Task: Return every line of the data exactly as it stands.

Data to examine:

BEGIN

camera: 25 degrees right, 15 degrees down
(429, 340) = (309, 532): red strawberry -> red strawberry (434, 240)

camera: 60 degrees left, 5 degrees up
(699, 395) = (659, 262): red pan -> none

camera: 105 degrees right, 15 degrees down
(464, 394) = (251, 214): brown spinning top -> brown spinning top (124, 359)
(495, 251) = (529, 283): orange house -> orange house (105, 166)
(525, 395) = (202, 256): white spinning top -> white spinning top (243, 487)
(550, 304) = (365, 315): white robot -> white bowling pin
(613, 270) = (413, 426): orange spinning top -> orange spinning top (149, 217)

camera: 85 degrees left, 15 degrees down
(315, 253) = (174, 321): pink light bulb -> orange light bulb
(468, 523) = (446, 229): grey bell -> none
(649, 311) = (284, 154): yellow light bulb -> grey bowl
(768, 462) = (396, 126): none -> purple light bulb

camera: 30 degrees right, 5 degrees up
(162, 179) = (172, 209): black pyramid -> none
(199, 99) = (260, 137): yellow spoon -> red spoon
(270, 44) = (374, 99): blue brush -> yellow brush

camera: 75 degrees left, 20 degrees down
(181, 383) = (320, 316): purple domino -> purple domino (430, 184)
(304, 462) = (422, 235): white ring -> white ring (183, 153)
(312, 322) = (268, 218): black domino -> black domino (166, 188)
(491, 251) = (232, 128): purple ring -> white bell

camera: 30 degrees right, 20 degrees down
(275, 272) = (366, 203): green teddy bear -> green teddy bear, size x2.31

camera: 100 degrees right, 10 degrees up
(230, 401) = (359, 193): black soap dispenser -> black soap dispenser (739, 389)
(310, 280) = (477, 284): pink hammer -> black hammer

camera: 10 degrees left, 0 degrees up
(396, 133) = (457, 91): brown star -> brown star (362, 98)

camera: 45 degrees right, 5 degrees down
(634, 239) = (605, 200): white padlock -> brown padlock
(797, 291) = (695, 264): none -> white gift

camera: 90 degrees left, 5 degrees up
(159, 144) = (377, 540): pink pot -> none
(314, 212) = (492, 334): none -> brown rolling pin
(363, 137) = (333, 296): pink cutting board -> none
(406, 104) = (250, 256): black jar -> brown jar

END

Answer for the task:
camera: 25 degrees right, 15 degrees down
(429, 340) = (309, 532): red strawberry -> red strawberry (434, 240)

camera: 60 degrees left, 5 degrees up
(699, 395) = (659, 262): red pan -> none

camera: 105 degrees right, 15 degrees down
(464, 394) = (251, 214): brown spinning top -> brown spinning top (124, 359)
(495, 251) = (529, 283): orange house -> orange house (105, 166)
(525, 395) = (202, 256): white spinning top -> white spinning top (243, 487)
(550, 304) = (365, 315): white robot -> white bowling pin
(613, 270) = (413, 426): orange spinning top -> orange spinning top (149, 217)

camera: 85 degrees left, 15 degrees down
(315, 253) = (174, 321): pink light bulb -> orange light bulb
(468, 523) = (446, 229): grey bell -> none
(649, 311) = (284, 154): yellow light bulb -> grey bowl
(768, 462) = (396, 126): none -> purple light bulb

camera: 30 degrees right, 5 degrees up
(162, 179) = (172, 209): black pyramid -> none
(199, 99) = (260, 137): yellow spoon -> red spoon
(270, 44) = (374, 99): blue brush -> yellow brush

camera: 75 degrees left, 20 degrees down
(181, 383) = (320, 316): purple domino -> purple domino (430, 184)
(304, 462) = (422, 235): white ring -> white ring (183, 153)
(312, 322) = (268, 218): black domino -> black domino (166, 188)
(491, 251) = (232, 128): purple ring -> white bell

camera: 30 degrees right, 20 degrees down
(275, 272) = (366, 203): green teddy bear -> green teddy bear, size x2.31

camera: 100 degrees right, 10 degrees up
(230, 401) = (359, 193): black soap dispenser -> black soap dispenser (739, 389)
(310, 280) = (477, 284): pink hammer -> black hammer

camera: 10 degrees left, 0 degrees up
(396, 133) = (457, 91): brown star -> brown star (362, 98)

camera: 45 degrees right, 5 degrees down
(634, 239) = (605, 200): white padlock -> brown padlock
(797, 291) = (695, 264): none -> white gift

camera: 90 degrees left, 5 degrees up
(159, 144) = (377, 540): pink pot -> none
(314, 212) = (492, 334): none -> brown rolling pin
(363, 137) = (333, 296): pink cutting board -> none
(406, 104) = (250, 256): black jar -> brown jar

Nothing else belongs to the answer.